*ACTIVITY*: Reproduce the entries that follow exactly. No picture should appear in the result.

(Spatial edit records)
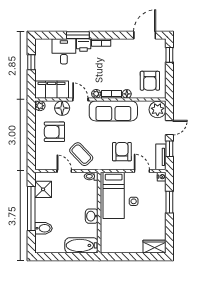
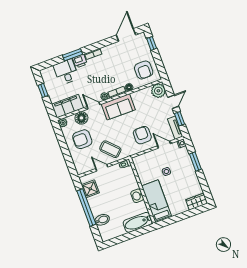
sofa: (113, 111) -> (118, 107), width x0.73
bed: (114, 195) -> (157, 201), moved, turned 180

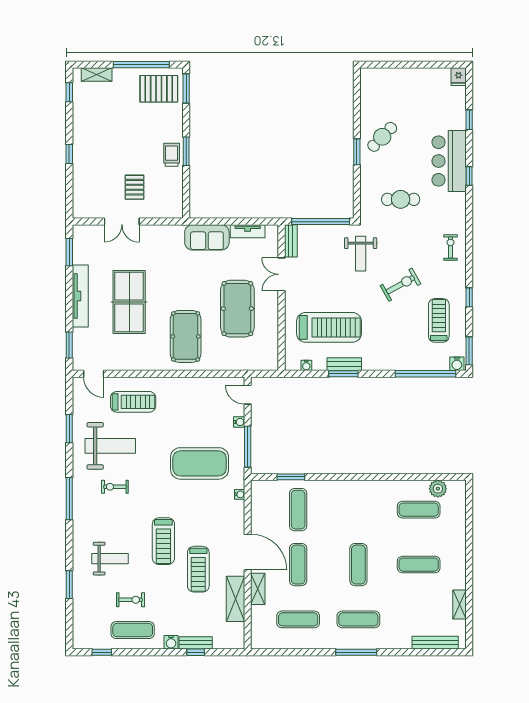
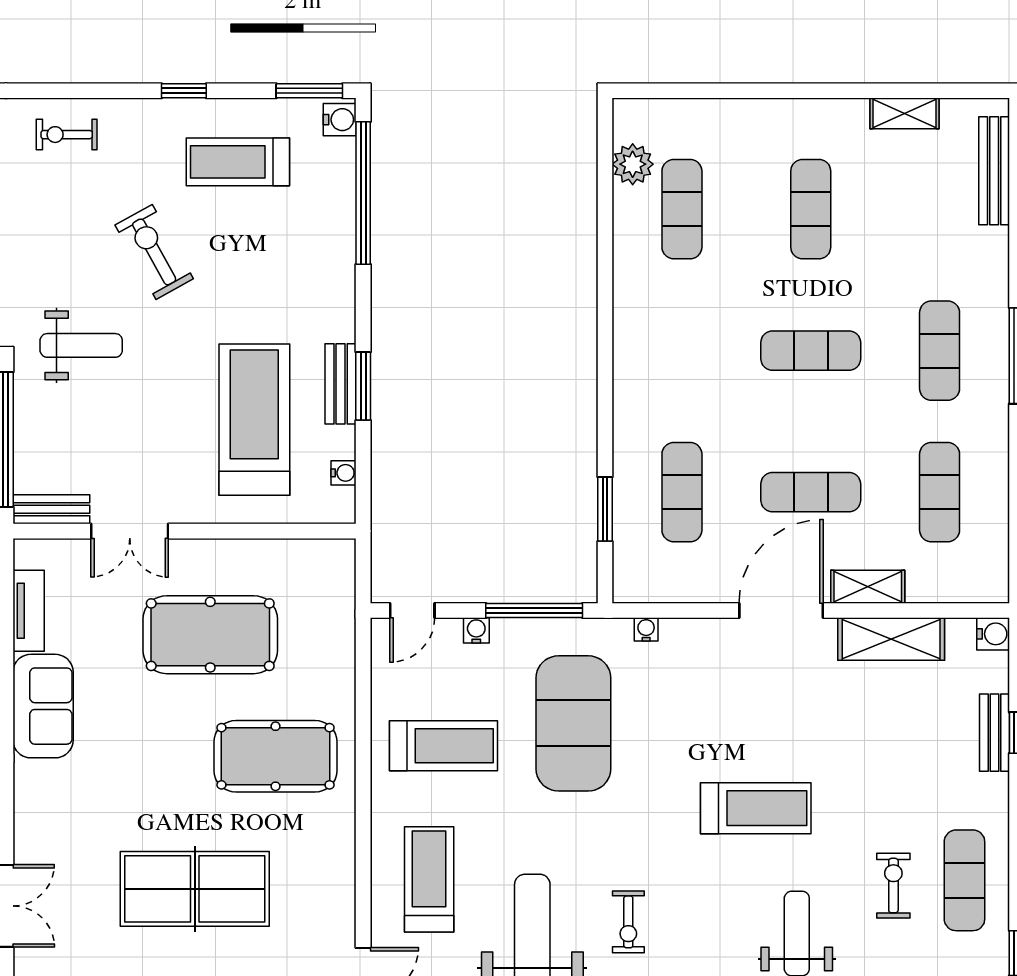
exercise mat: (298, 510) -> (682, 492), turned 90
treadmill: (198, 569) -> (443, 746), moved
water cooler: (171, 642) -> (993, 634), moved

*THE ANSWER*:
sofa: (113, 111) -> (118, 107), width x0.73
bed: (114, 195) -> (157, 201), moved, turned 180

exercise mat: (298, 510) -> (682, 492), turned 90
treadmill: (198, 569) -> (443, 746), moved
water cooler: (171, 642) -> (993, 634), moved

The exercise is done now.